(Work to be completed)
Starting at the line that contains "SW1: button (PWR_IN, VA)", write out each line through the end of the data below, exactly as it stands. Skip any pictures.

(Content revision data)

══════

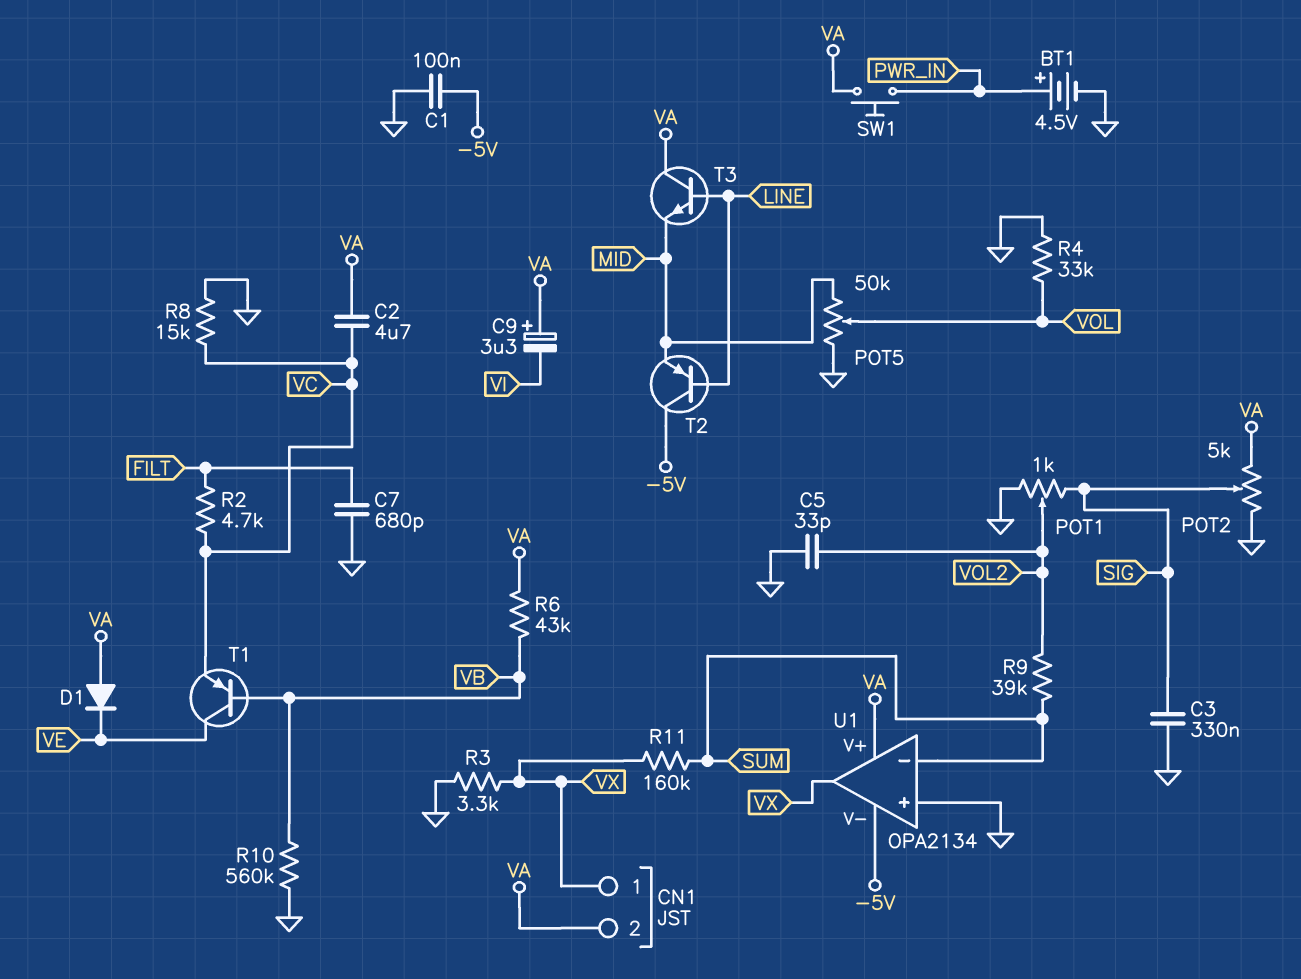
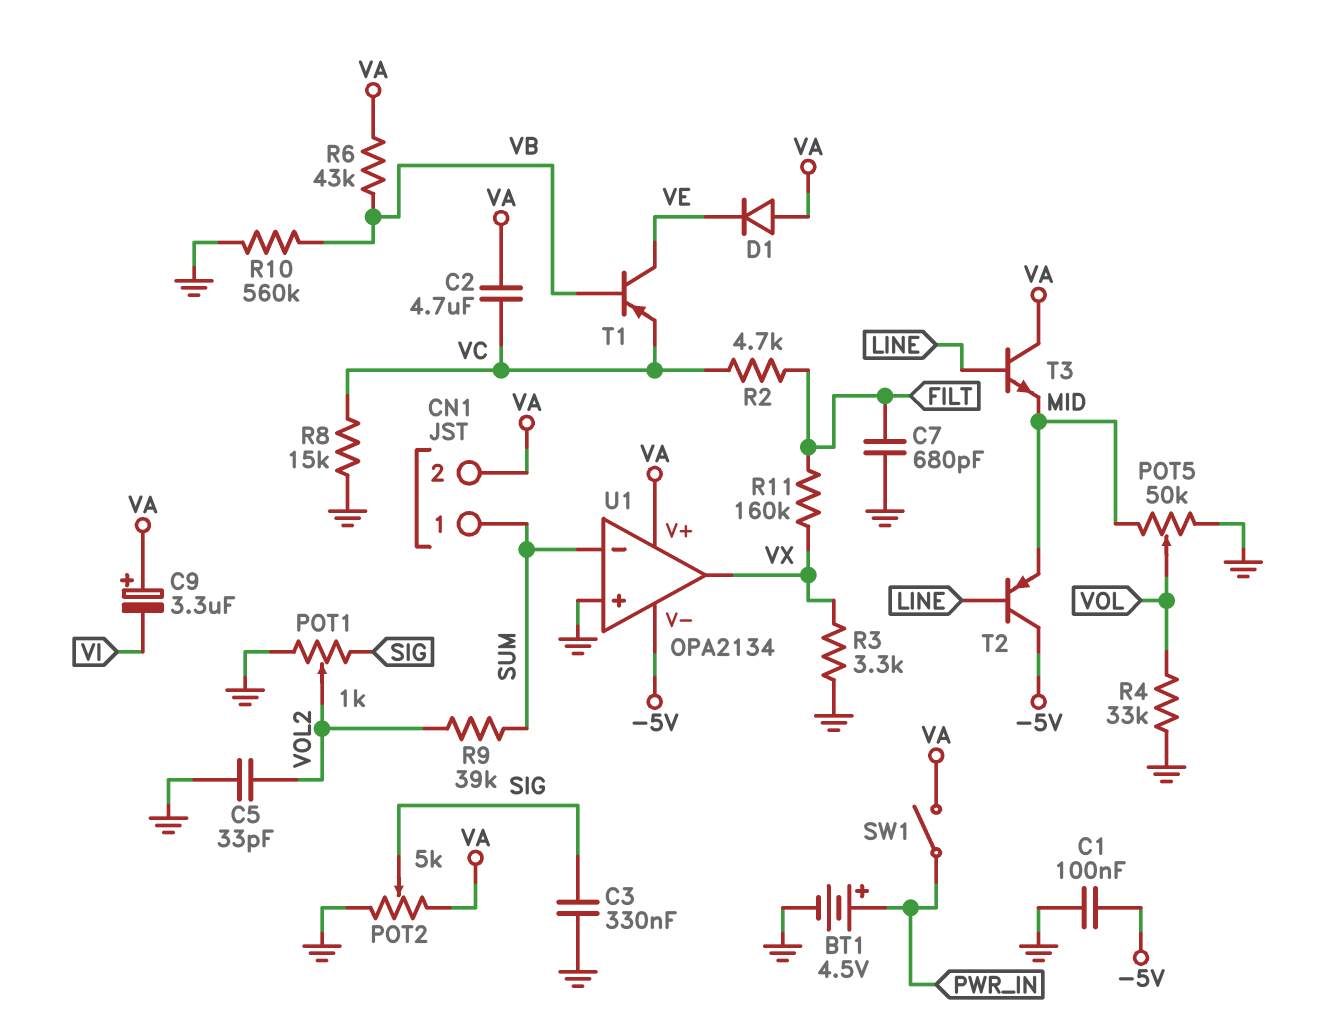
CN1 pin 1: VX -> SUM
R11: 160k (SUM, VX) -> 160k (FILT, VX)
SW1: button (PWR_IN, VA) -> switch (PWR_IN, VA)

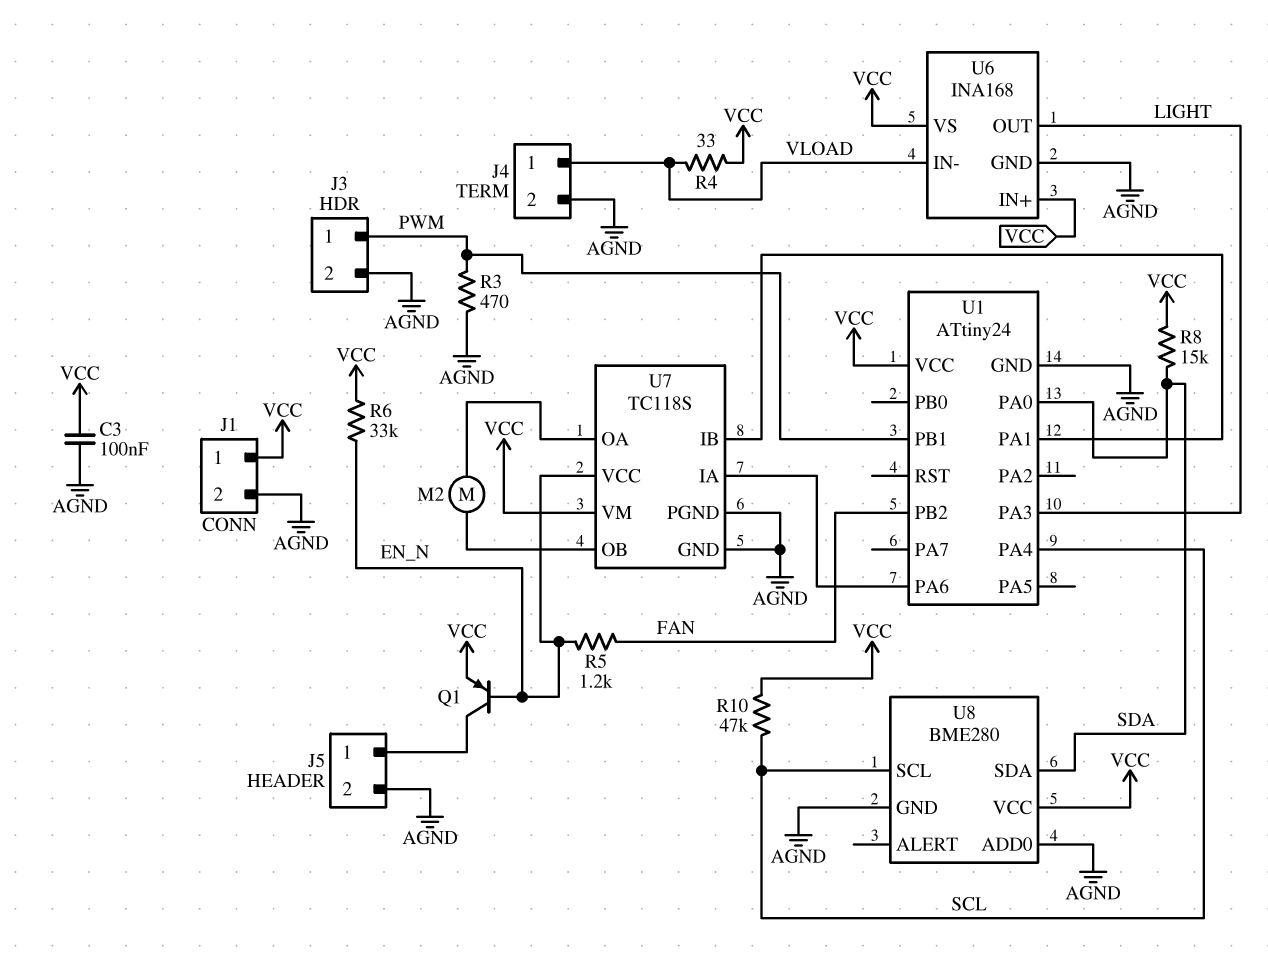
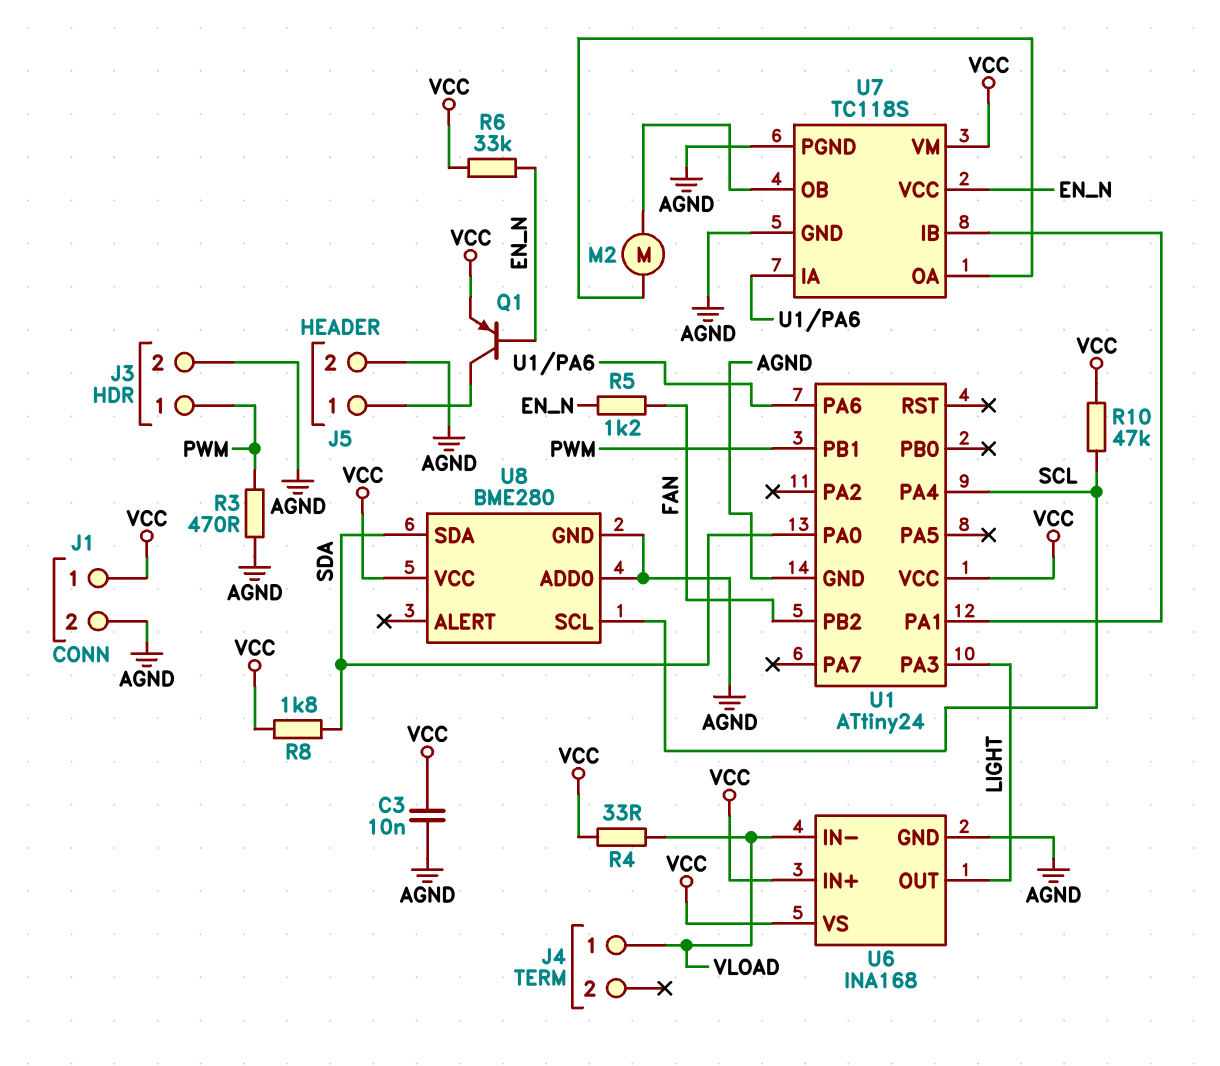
C3: 100nF (AGND, VCC) -> 10nF (AGND, VCC)
J4 pin 2: AGND -> none
R8: 15k (SDA, VCC) -> 1.8k (SDA, VCC)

══════

(Response)
SW1: button (PWR_IN, VA) -> switch (PWR_IN, VA)

C3: 100nF (AGND, VCC) -> 10nF (AGND, VCC)
J4 pin 2: AGND -> none
R8: 15k (SDA, VCC) -> 1.8k (SDA, VCC)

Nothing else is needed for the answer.